──────── Given entries

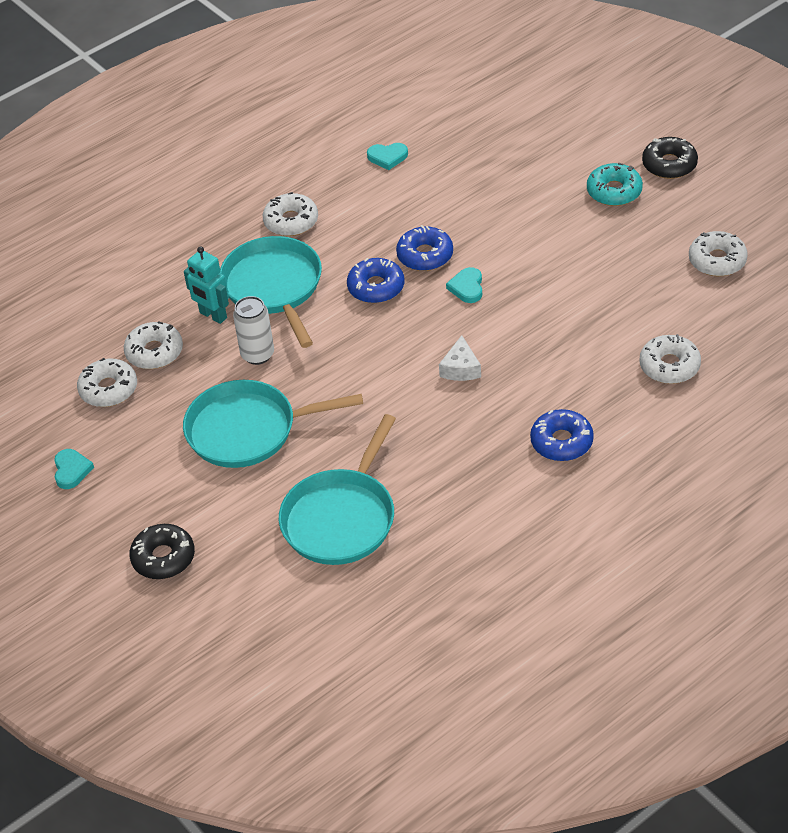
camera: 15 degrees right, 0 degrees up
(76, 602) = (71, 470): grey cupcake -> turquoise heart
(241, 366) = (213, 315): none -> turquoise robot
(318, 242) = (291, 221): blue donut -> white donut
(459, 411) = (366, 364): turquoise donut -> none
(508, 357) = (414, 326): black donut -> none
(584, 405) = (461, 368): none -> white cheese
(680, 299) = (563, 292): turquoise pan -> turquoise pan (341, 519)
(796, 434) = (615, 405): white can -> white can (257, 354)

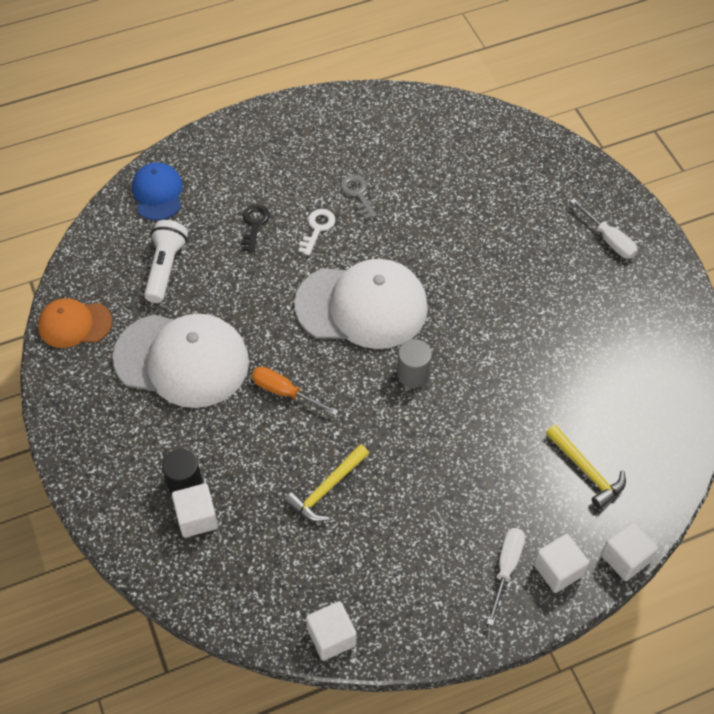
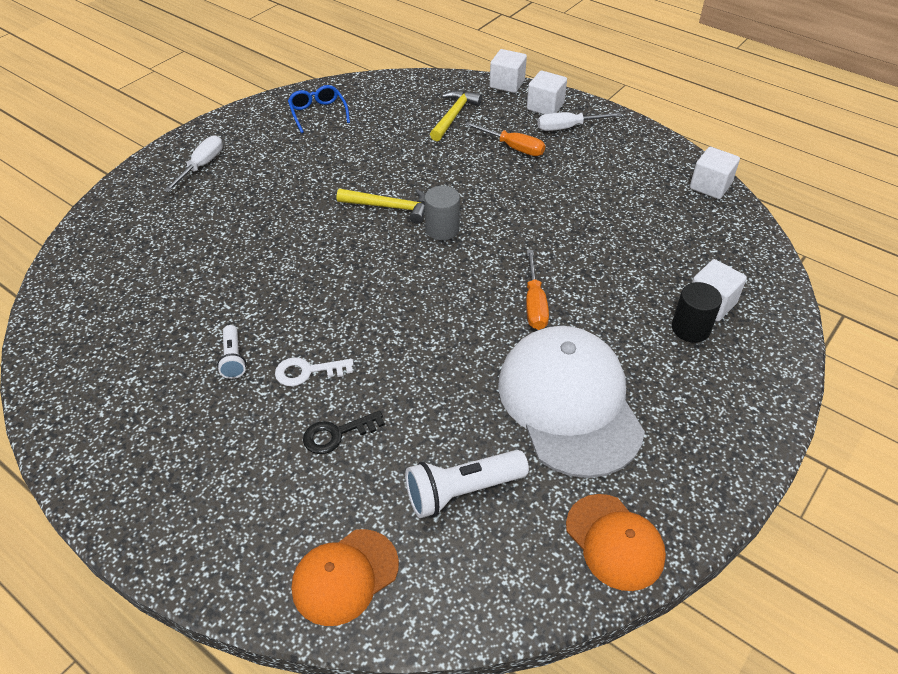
camera: 120 degrees left, 10 degrees down
(158, 193) = (345, 576): blue cap -> orange cap
(326, 489) = (601, 236): yellow hammer -> yellow hammer (389, 207)
(357, 194) = (233, 359): grey key -> white flashlight
(362, 306) = (391, 292): white cap -> none
(499, 495) = (513, 147): none -> orange screwdriver
(654, 355) = (318, 113): none -> blue glasses

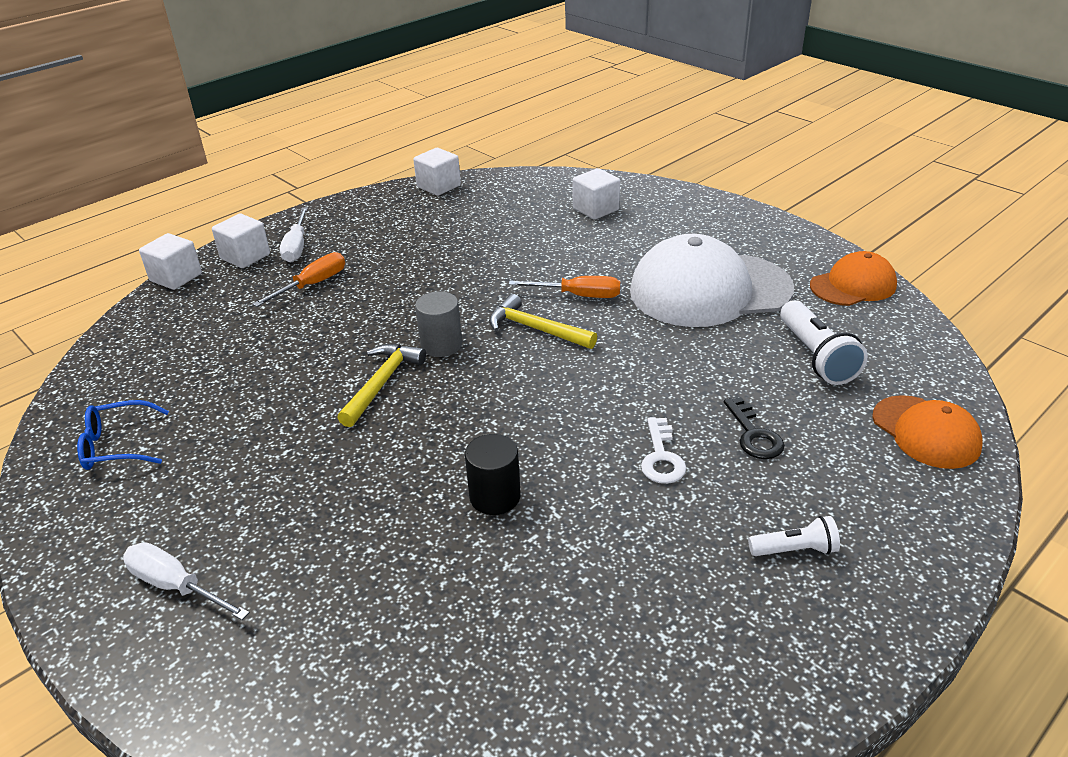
camera: 80 degrees left, 10 degrees down
(233, 359) = (635, 525): white flashlight -> white flashlight (795, 550)
(454, 116) = (217, 322): yellow hammer -> yellow hammer (535, 329)
(690, 328) = (624, 222): black cylinder -> black cylinder (495, 497)

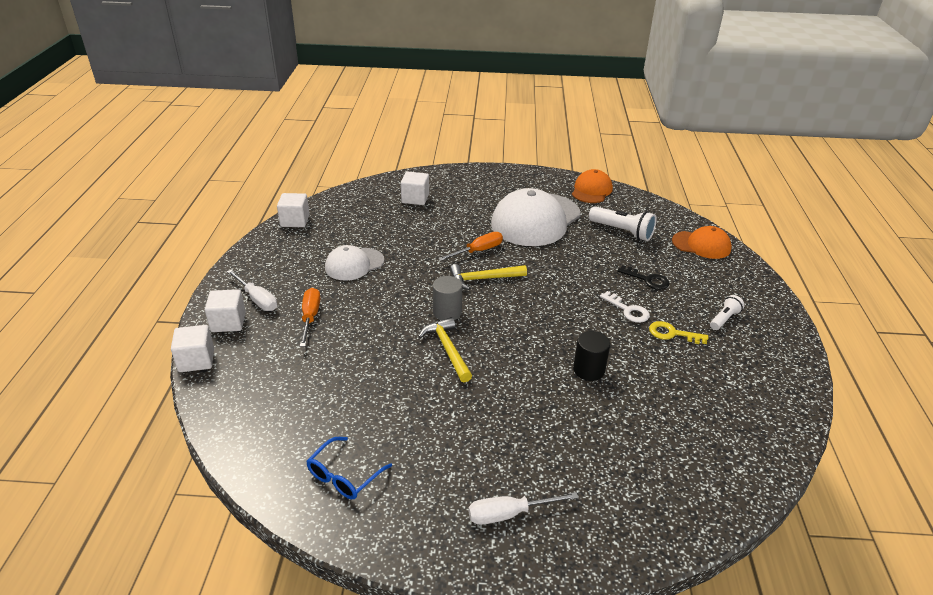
camera: 45 degrees left, 0 degrees up
(428, 252) = (354, 264): none -> white cap
(678, 521) = (672, 333): none -> yellow key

────────────────

▶ Task details:
Leaving the pictures aside, write out the entries above exactly.

▶ Exercise output:
camera: 15 degrees right, 0 degrees up
(76, 602) = (71, 470): grey cupcake -> turquoise heart
(241, 366) = (213, 315): none -> turquoise robot
(318, 242) = (291, 221): blue donut -> white donut
(459, 411) = (366, 364): turquoise donut -> none
(508, 357) = (414, 326): black donut -> none
(584, 405) = (461, 368): none -> white cheese
(680, 299) = (563, 292): turquoise pan -> turquoise pan (341, 519)
(796, 434) = (615, 405): white can -> white can (257, 354)

camera: 120 degrees left, 10 degrees down
(158, 193) = (345, 576): blue cap -> orange cap
(326, 489) = (601, 236): yellow hammer -> yellow hammer (389, 207)
(357, 194) = (233, 359): grey key -> white flashlight
(362, 306) = (391, 292): white cap -> none
(499, 495) = (513, 147): none -> orange screwdriver
(654, 355) = (318, 113): none -> blue glasses

camera: 80 degrees left, 10 degrees down
(233, 359) = (635, 525): white flashlight -> white flashlight (795, 550)
(454, 116) = (217, 322): yellow hammer -> yellow hammer (535, 329)
(690, 328) = (624, 222): black cylinder -> black cylinder (495, 497)

camera: 45 degrees left, 0 degrees up
(428, 252) = (354, 264): none -> white cap
(678, 521) = (672, 333): none -> yellow key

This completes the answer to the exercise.